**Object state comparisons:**
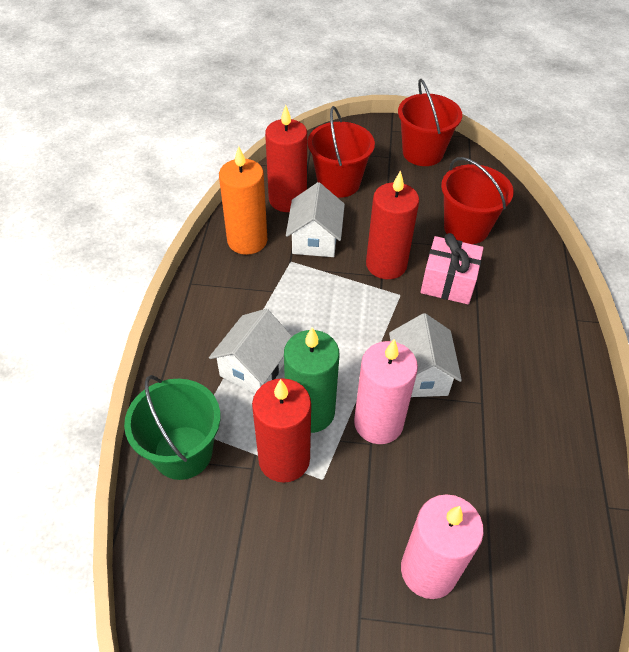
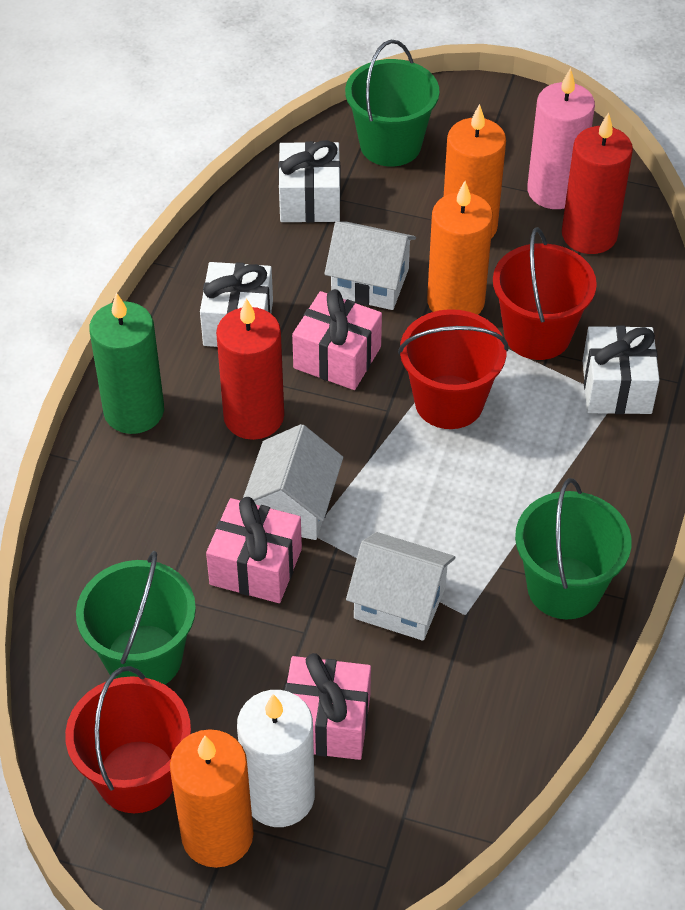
green bucket: 1 -> 3
orange candle: 1 -> 3
pink candle: 2 -> 1
pink gift: 1 -> 3
red candle: 3 -> 2
white candle: 0 -> 1
white gift: 0 -> 3

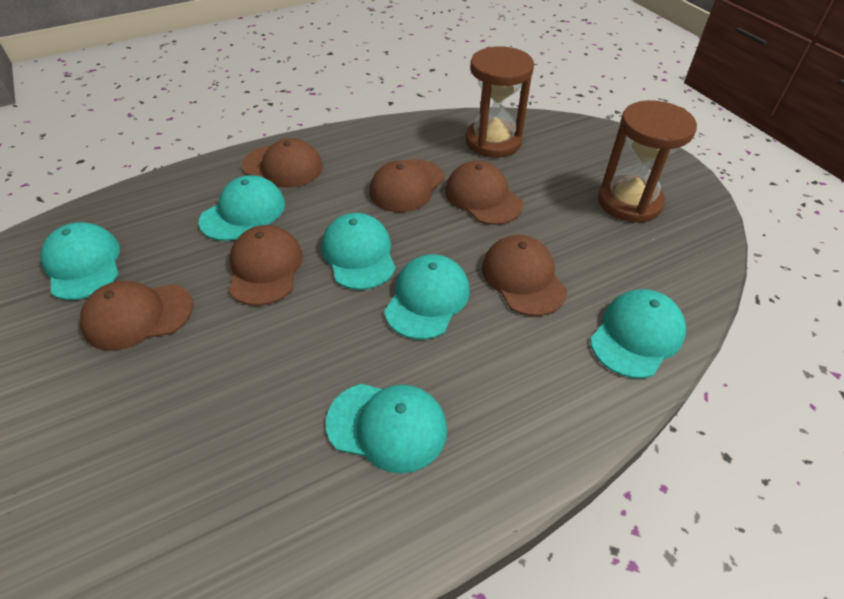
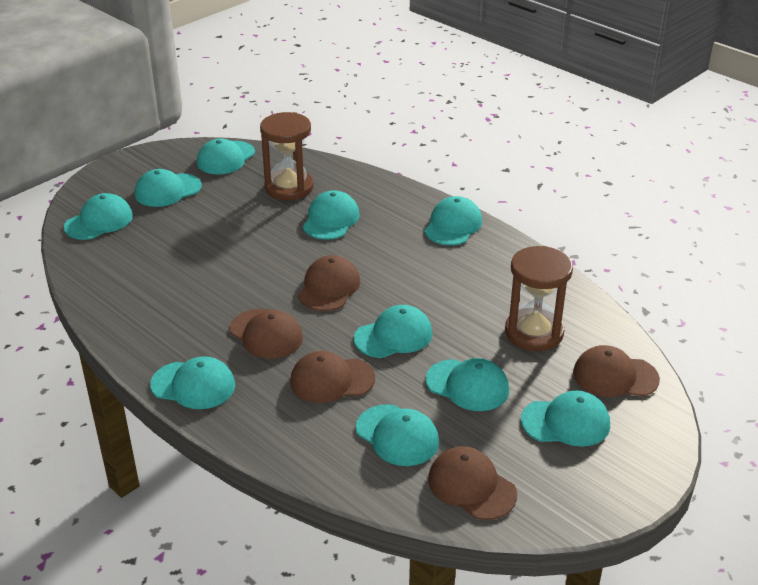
brown cap: 6 -> 5
turquoise cap: 6 -> 10

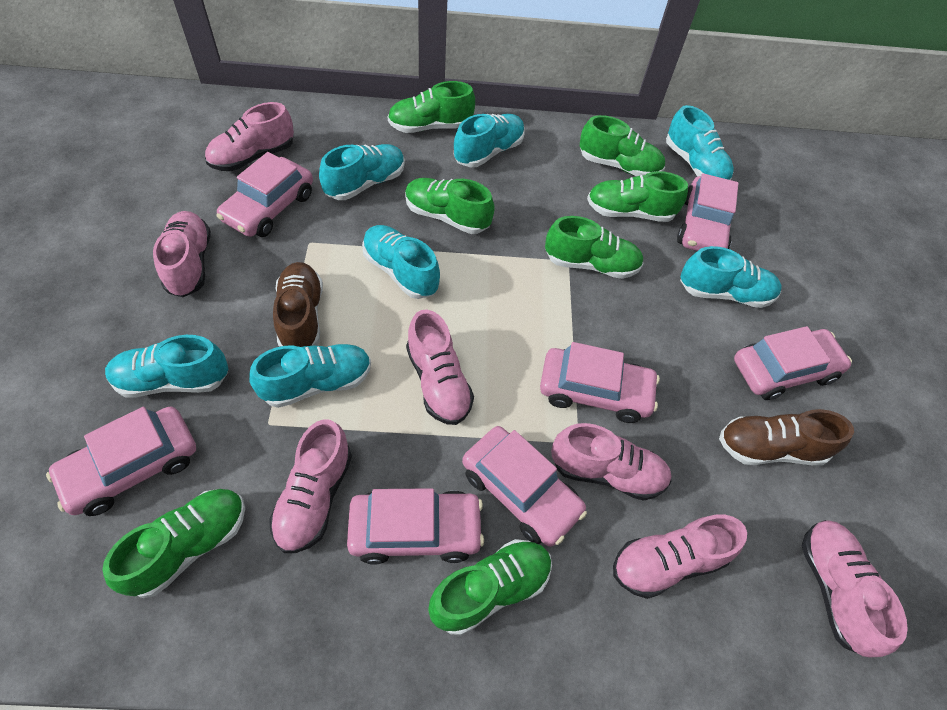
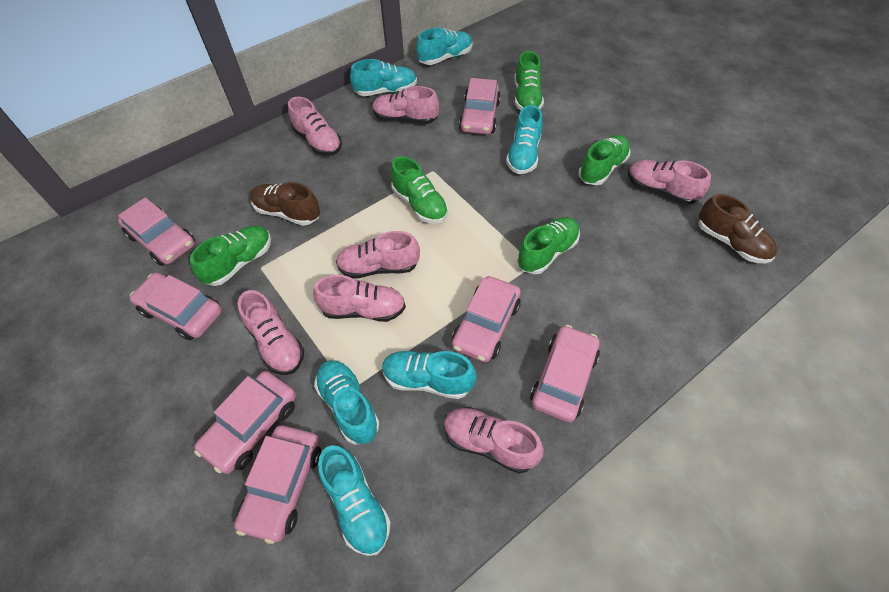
green shoe: 7 -> 5
turquoise shoe: 7 -> 6

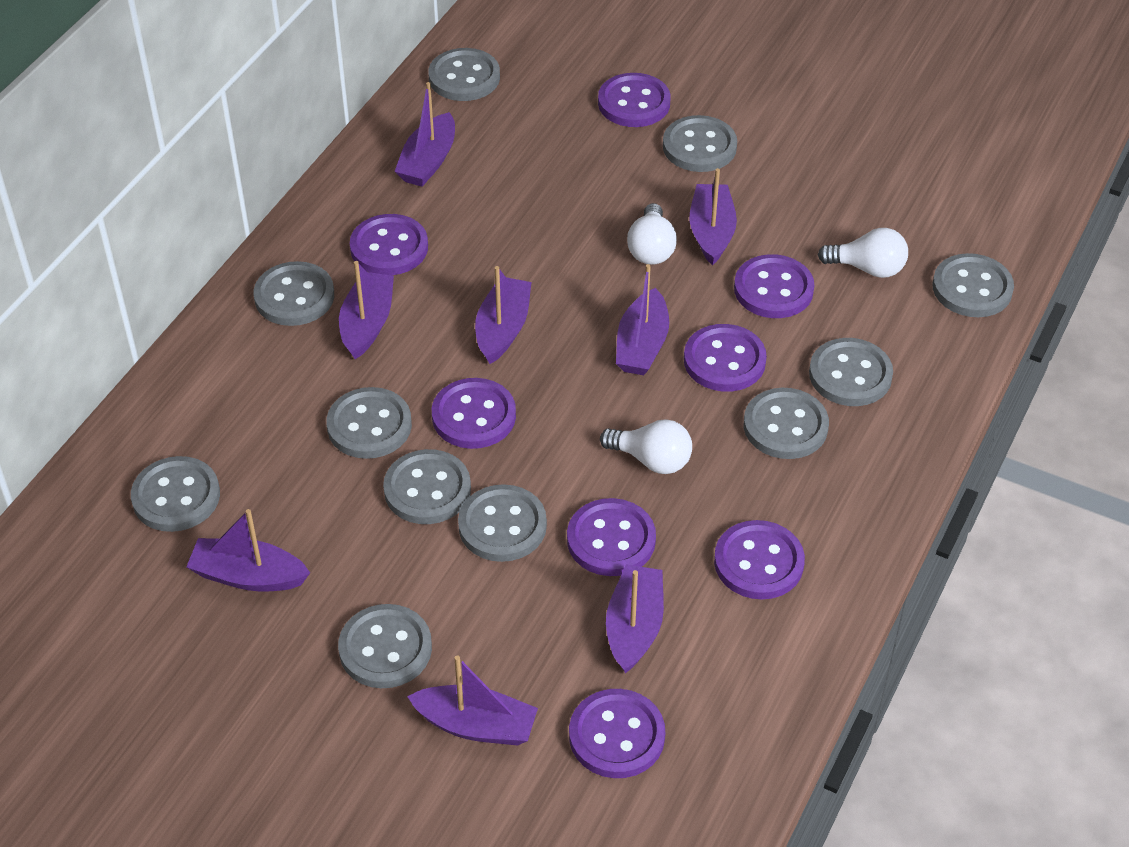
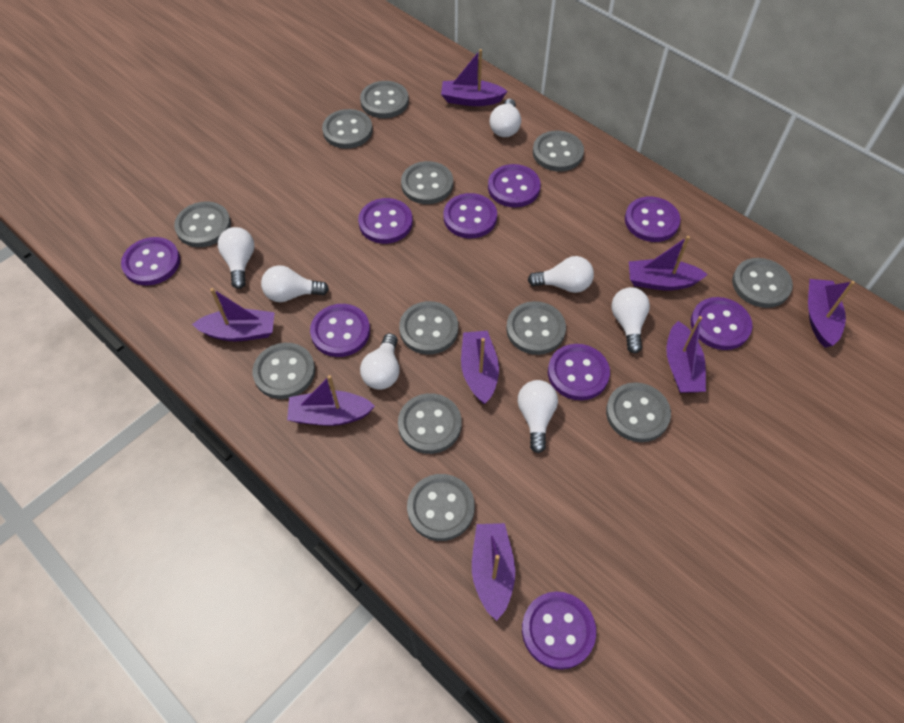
grey button: 11 -> 12
purple button: 8 -> 9
white light bulb: 3 -> 7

**EXERCISE AIM:** From the data above, copy every line where "white" appears.

**EXERCISE ANSWER:**
white candle: 0 -> 1
white gift: 0 -> 3
white light bulb: 3 -> 7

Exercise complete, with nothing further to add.